**Problem statement**
Find and copy every line in the records that includes the string "stroma".

**Given records**
□ □ □ □ □

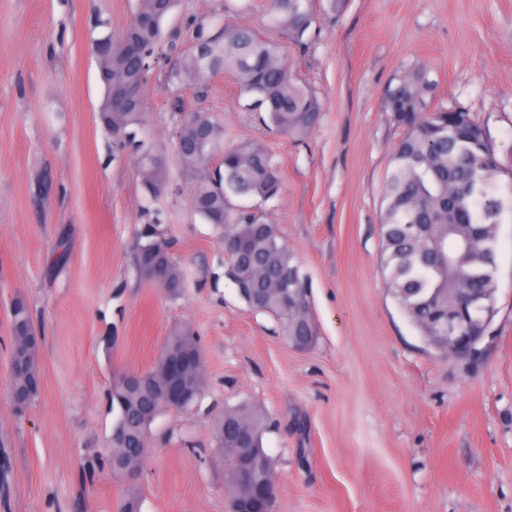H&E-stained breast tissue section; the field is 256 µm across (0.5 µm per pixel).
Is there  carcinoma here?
Returning a JSON list of instances; mask_svg holds the SVG:
<instances>
[{
	"mask_svg": "<svg viewBox=\"0 0 512 512\" xmlns=\"http://www.w3.org/2000/svg\"><path fill=\"white\" fill-rule=\"evenodd\" d=\"M178 0H137L129 24L118 37L107 34L112 53L96 59L104 97L98 117L116 143L129 148L141 177L144 199L153 202L168 188L164 145L142 132L145 92L156 69L163 66V93L170 111L180 117L176 160L194 176L189 206L205 223L221 232L224 277L253 310L270 316L289 345H314L317 329L311 311V290L294 253L282 241L278 225L250 207H232L230 198L250 197L266 202L282 191V176L274 156L258 143L223 148L224 128L213 115L187 111L183 93L198 99L210 91V79L234 76L240 92L251 97L248 108L264 112L278 132L303 137L321 119L313 91L291 81L280 46L248 26L228 28L218 16L186 22L188 46L166 40L165 17ZM262 7L266 25L288 34L306 48L316 21L313 0H242L224 8L248 13ZM438 82L424 65L409 69L383 93L385 111L402 129L395 143L382 187L380 238L386 286L408 322L424 341L448 355V311L463 298L468 309L465 335L479 346L485 327L495 317L497 241L504 200L497 182L499 165L486 127L466 111L448 126V105L435 102ZM136 267L149 284L177 297L183 274L155 224L140 233ZM12 371L10 400L23 412L39 396L40 343L22 348L19 339L33 332L28 303L19 298L10 314ZM192 357L184 406L192 407L204 394L205 377L200 340L192 327L176 325L166 336L157 358L145 374L164 377L166 359ZM113 426L119 451L109 452L106 464L118 477L141 471L150 426L164 406L141 390L118 382L112 386ZM271 424L246 404L224 407L212 422L216 458L226 471L227 512H240L251 500L252 512L263 505L248 498L241 481L243 465L276 483L274 461L263 447ZM137 484L128 488L119 512H141Z\"/></svg>",
	"mask_w": 512,
	"mask_h": 512,
	"instance_id": "obj_1",
	"label": "carcinoma"
}]
</instances>
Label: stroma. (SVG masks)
I'll return each instance as SVG.
<instances>
[{
    "instance_id": "obj_1",
    "label": "stroma",
    "mask_w": 512,
    "mask_h": 512,
    "mask_svg": "<svg viewBox=\"0 0 512 512\" xmlns=\"http://www.w3.org/2000/svg\"><path fill=\"white\" fill-rule=\"evenodd\" d=\"M224 0H181L167 33ZM135 0H0V512H116L125 479L99 468L116 419L108 393L152 366L178 323L198 332L206 367L198 411L163 410L138 479L143 512H225L224 466L210 416L260 407L274 420L276 512H512V214L499 226L497 313L482 354L428 347L388 292L380 266L381 190L401 130L384 112L397 74L430 67L445 103L489 130L502 192L512 191V0H320L299 52L272 33L293 80L311 87L319 126L276 135L228 76L202 103L224 142H256L281 168L263 203L311 280L316 343L289 346L224 276L218 233L188 203L177 163L145 203L141 175L97 120L103 98L90 43L120 34ZM263 29L260 12L223 11ZM155 71L147 128L166 147L177 118ZM158 222L183 272L177 298L135 266L144 224ZM24 298L43 340L36 402L8 395L9 309Z\"/></svg>"
}]
</instances>
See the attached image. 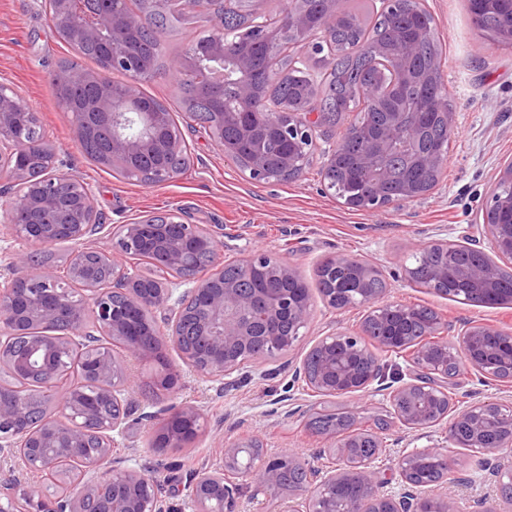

□ □ □ □ □

**Solution to the exercise**
Label: stroma. (SVG masks)
    "label": "stroma",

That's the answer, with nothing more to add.